WHAT IS BEING ASKED: From the line containing "red brick D8:E8" down to the final line of the entries below, quote every line verbatim. Exclude pictures.
----------
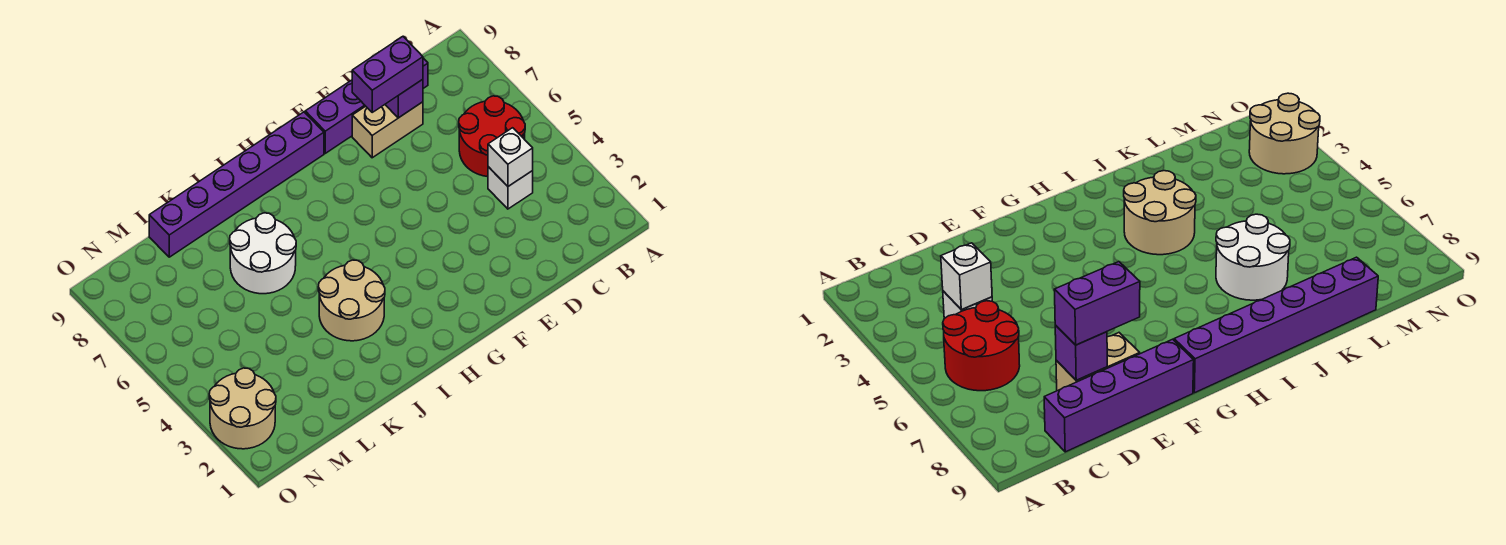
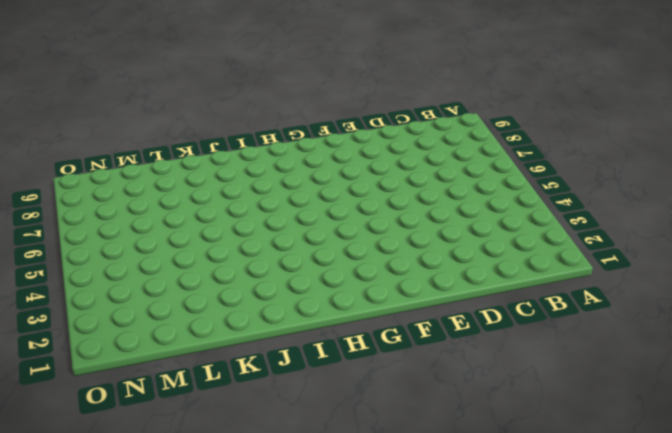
none -> red round brick B5:C6 level 1
none -> white brick C4 level 1

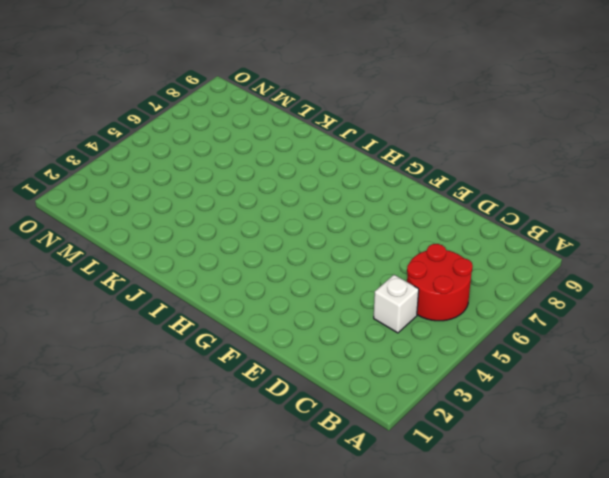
none -> purple brick C9:F9 level 1
none -> tan brick D8:E8 level 1

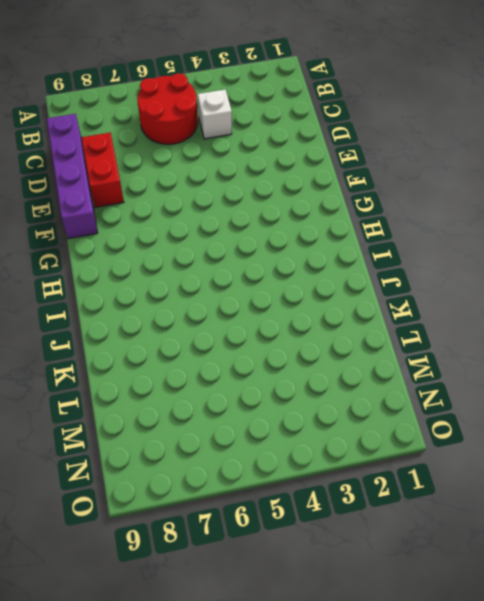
red brick D8:E8 level 1 -> tan brick D8:E8 level 1
none -> purple brick G9:L9 level 1
none -> tan round brick I3:J4 level 1

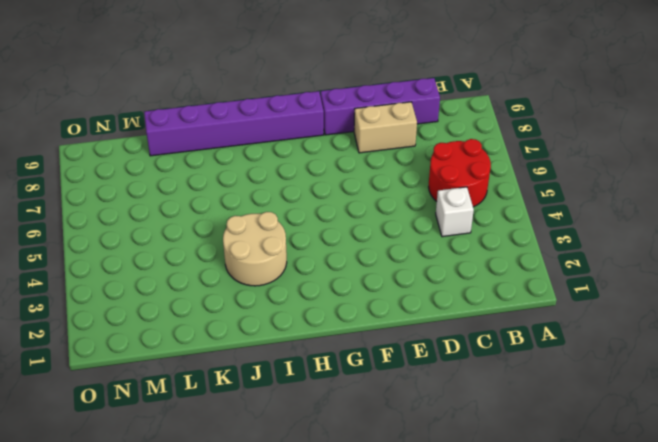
none -> white round brick J6:K7 level 1
none -> tan round brick N2:O3 level 1

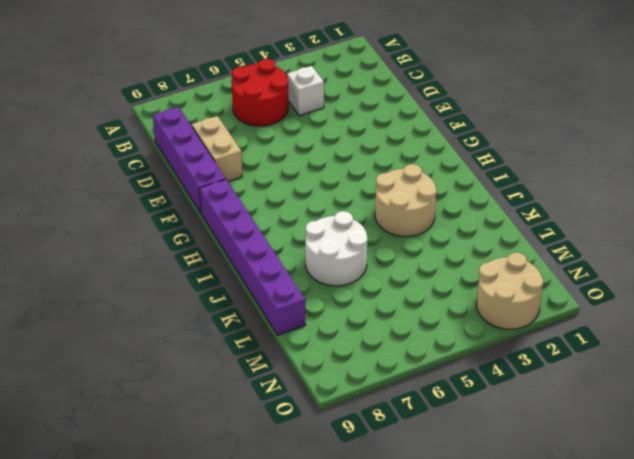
none -> white brick C4 level 2
none -> purple brick D8 level 2

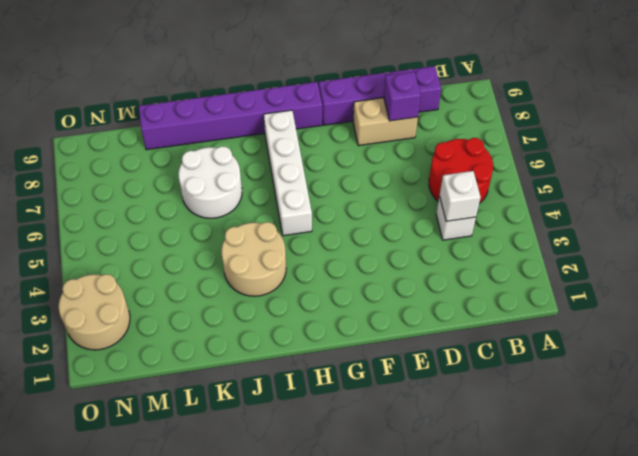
white brick H5:H8 level 1 -> none
none -> purple brick D8:E8 level 3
----------
ANSWER AREA:
red brick D8:E8 level 1 -> tan brick D8:E8 level 1
none -> purple brick G9:L9 level 1
none -> tan round brick I3:J4 level 1

none -> white round brick J6:K7 level 1
none -> tan round brick N2:O3 level 1

none -> white brick C4 level 2
none -> purple brick D8 level 2

white brick H5:H8 level 1 -> none
none -> purple brick D8:E8 level 3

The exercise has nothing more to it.